Quote the records below word for word, leaving out the pictures.

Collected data
★ ★ ★ ★ ★ ★ ★

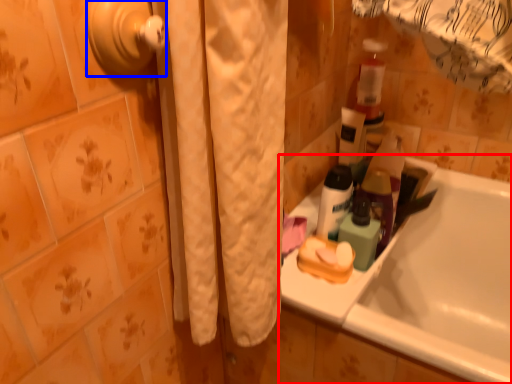
Question: Which of the following is the farthest to the observer, bathtub (highlighted by a red box) or door handle (highlighted by a blue box)?

Choices:
 (A) bathtub
 (B) door handle

Answer: (A)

★ ★ ★ ★ ★ ★ ★

__ANSWER TO THIS TASK__.
Question: Which of the following is the farthest to the observer, bathtub (highlighted by a red box) or door handle (highlighted by a blue box)?

Choices:
 (A) bathtub
 (B) door handle

Answer: (A)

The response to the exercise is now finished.